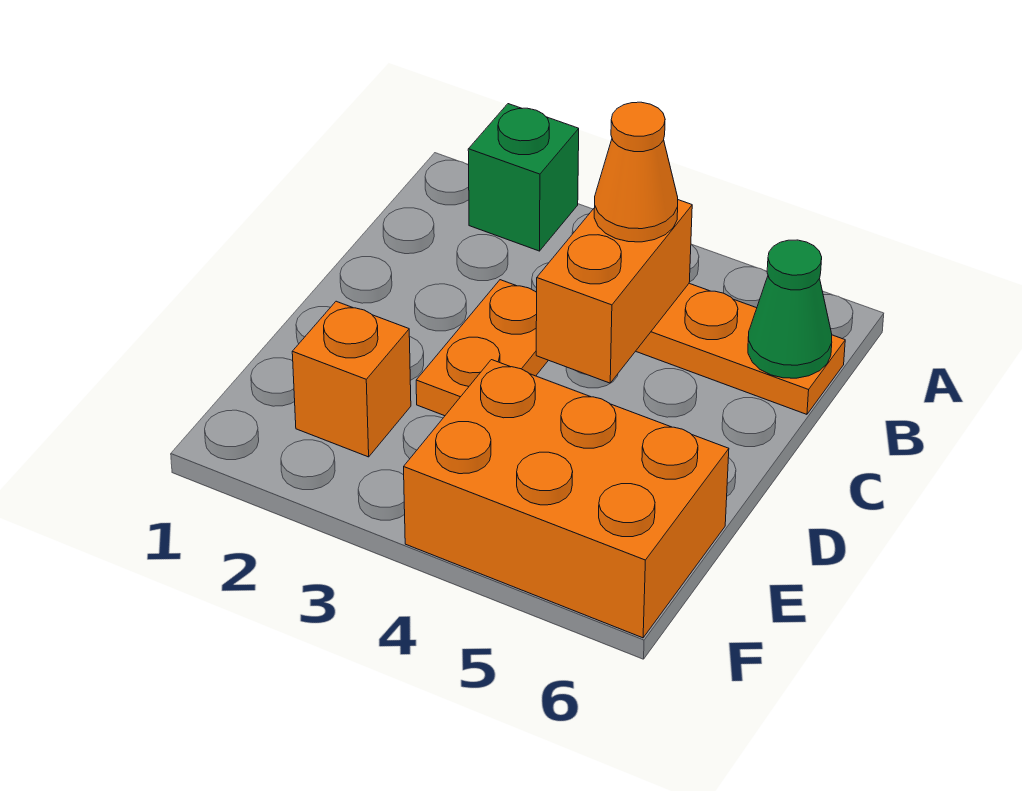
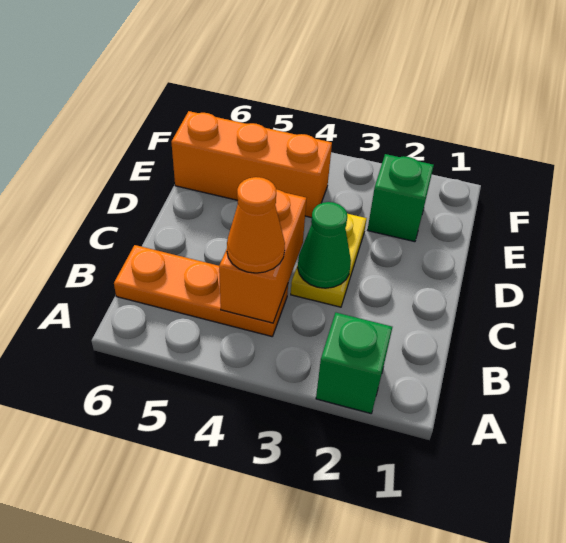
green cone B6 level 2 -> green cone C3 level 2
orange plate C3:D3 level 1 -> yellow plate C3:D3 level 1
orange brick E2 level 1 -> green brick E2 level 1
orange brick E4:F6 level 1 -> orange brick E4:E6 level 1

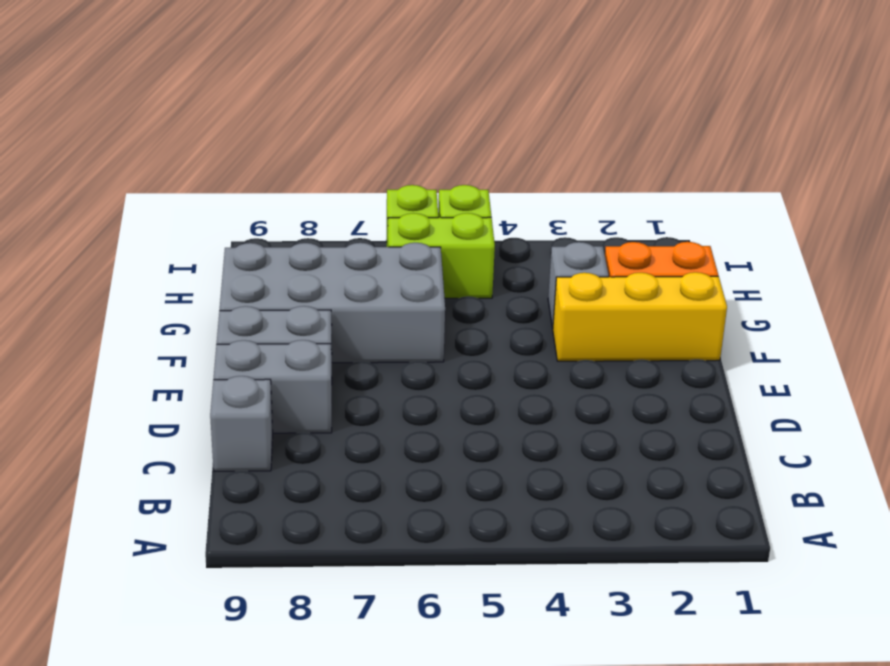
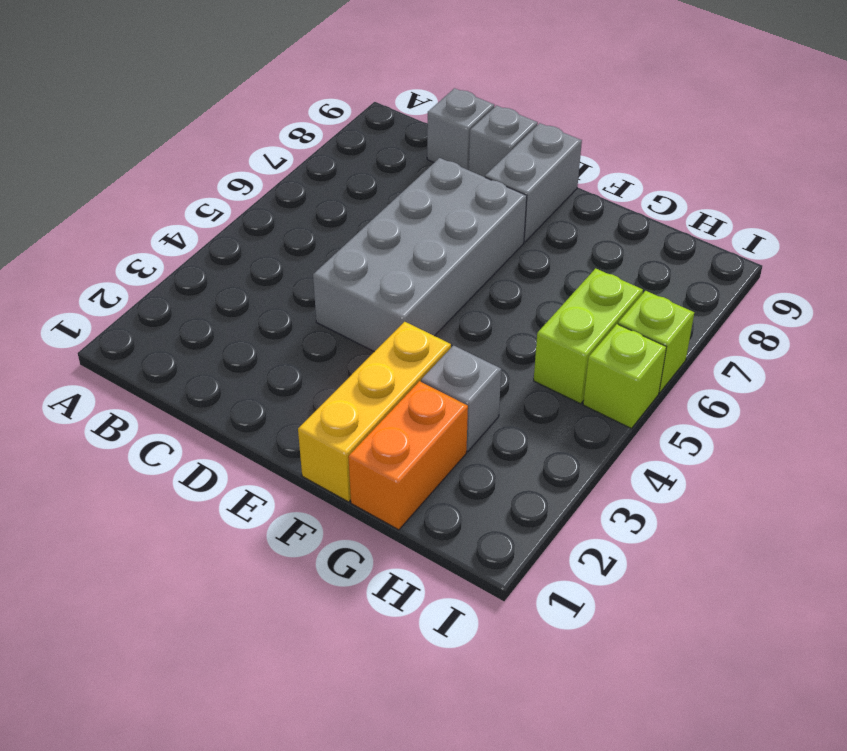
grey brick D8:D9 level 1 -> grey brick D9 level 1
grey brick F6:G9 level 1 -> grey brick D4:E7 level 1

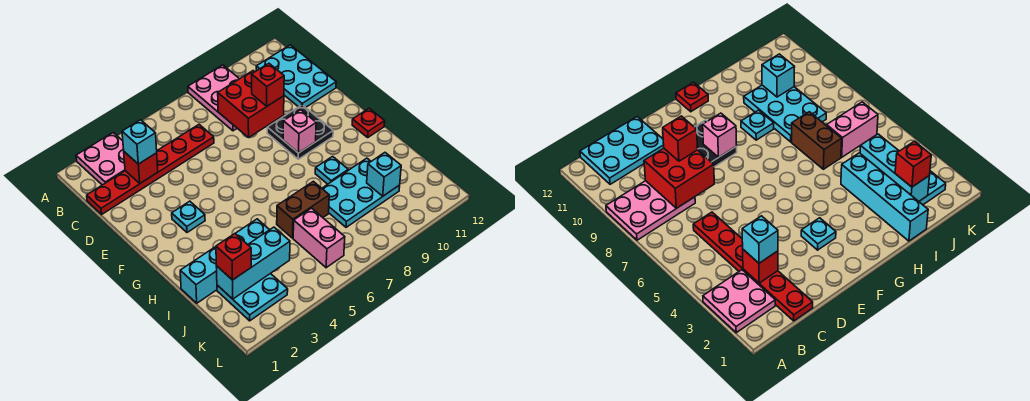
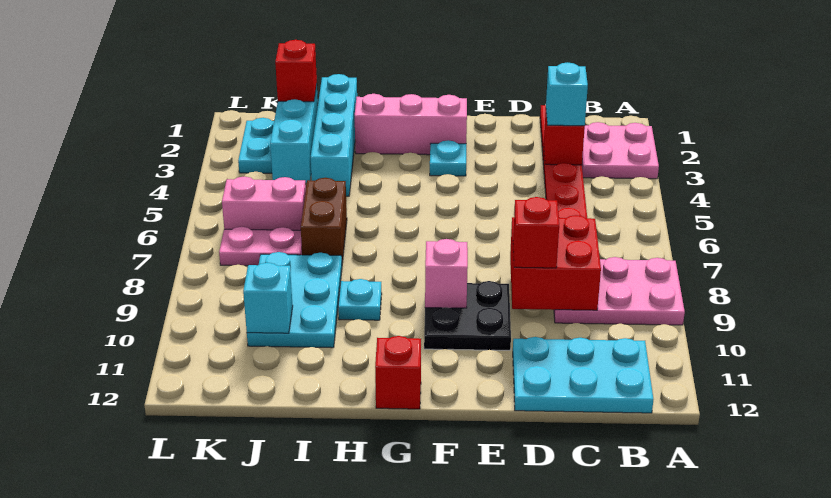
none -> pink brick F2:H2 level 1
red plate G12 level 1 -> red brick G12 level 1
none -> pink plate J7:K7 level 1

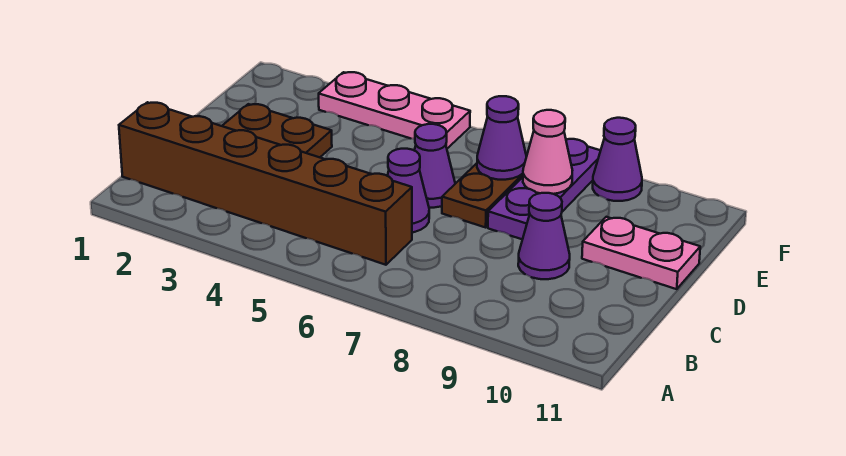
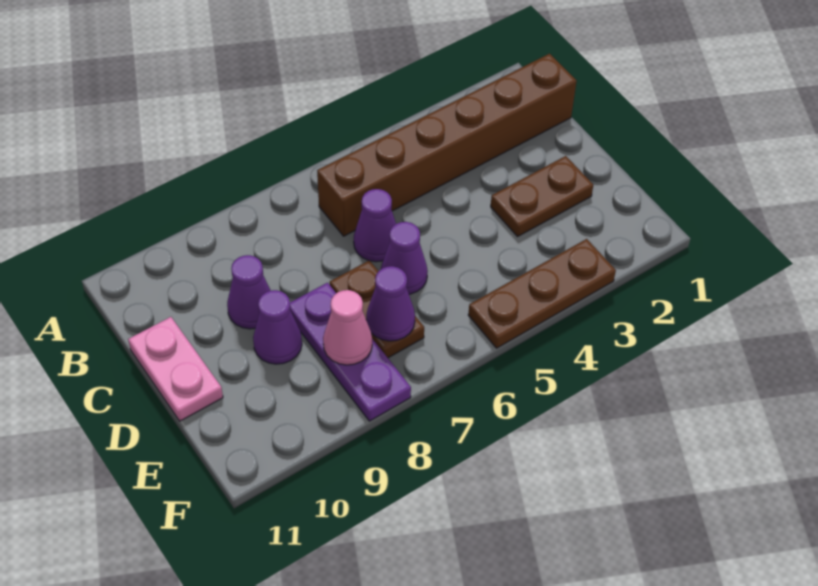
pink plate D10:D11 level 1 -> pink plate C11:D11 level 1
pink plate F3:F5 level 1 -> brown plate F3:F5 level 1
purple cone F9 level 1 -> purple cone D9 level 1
━━━━
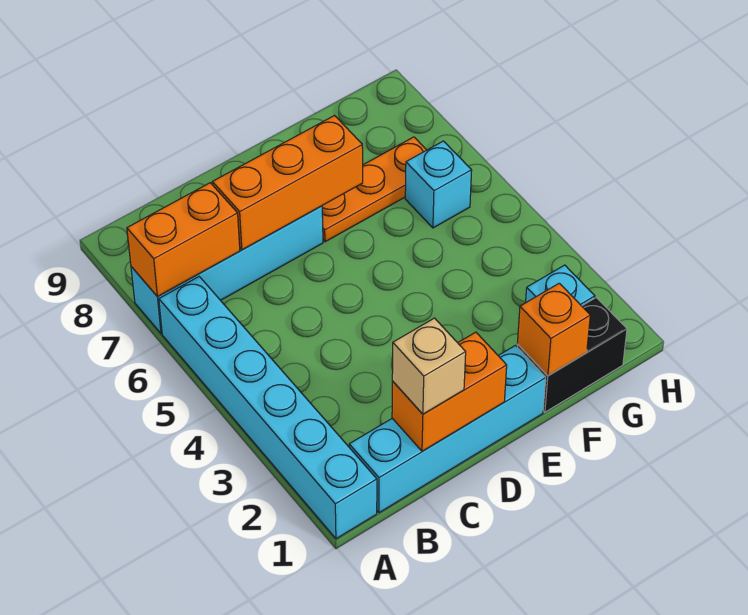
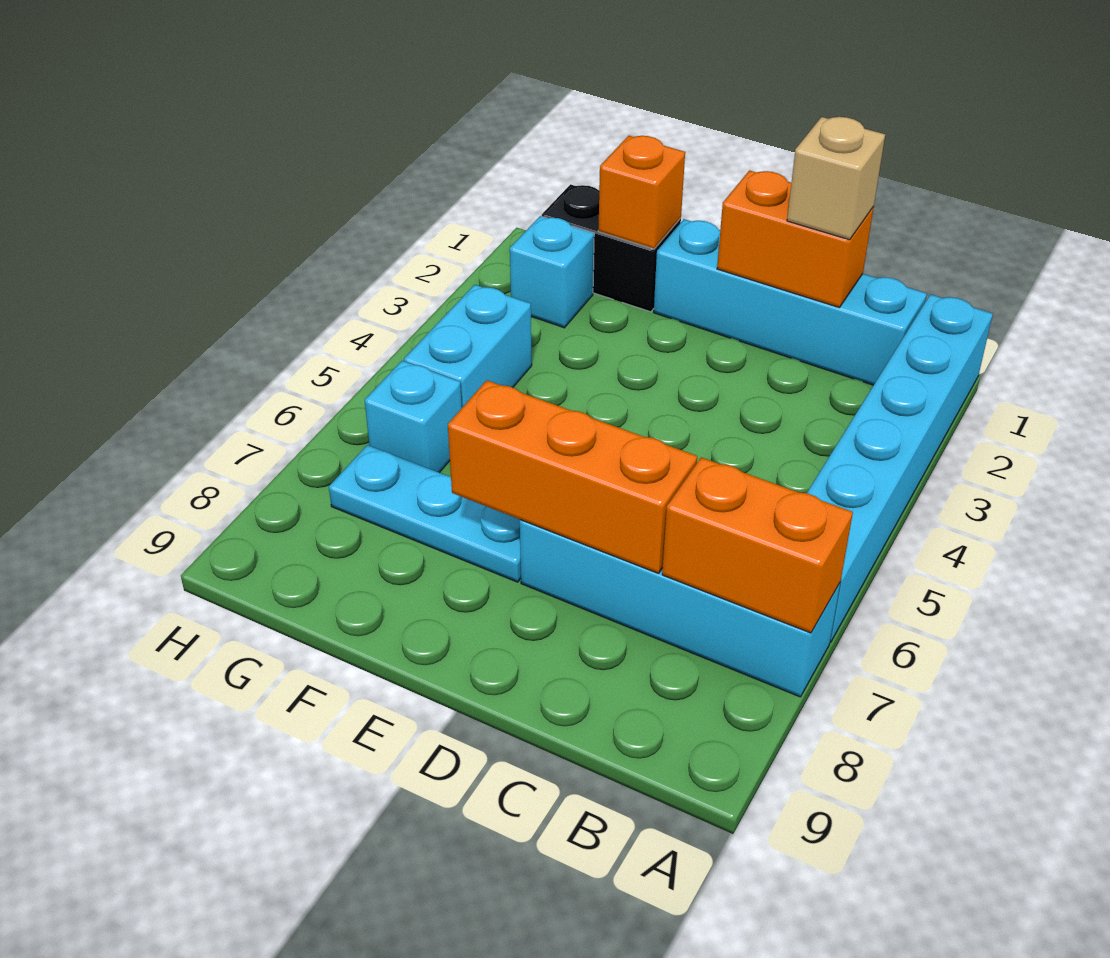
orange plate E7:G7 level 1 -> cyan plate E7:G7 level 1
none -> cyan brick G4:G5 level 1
━━━━
In the listing above, find the line containing "red plate G12" and the line containing "purple cone F9". Reproduce those lines and all between them exactly, with no pictures and nothing more.

Response -
red plate G12 level 1 -> red brick G12 level 1
none -> pink plate J7:K7 level 1

pink plate D10:D11 level 1 -> pink plate C11:D11 level 1
pink plate F3:F5 level 1 -> brown plate F3:F5 level 1
purple cone F9 level 1 -> purple cone D9 level 1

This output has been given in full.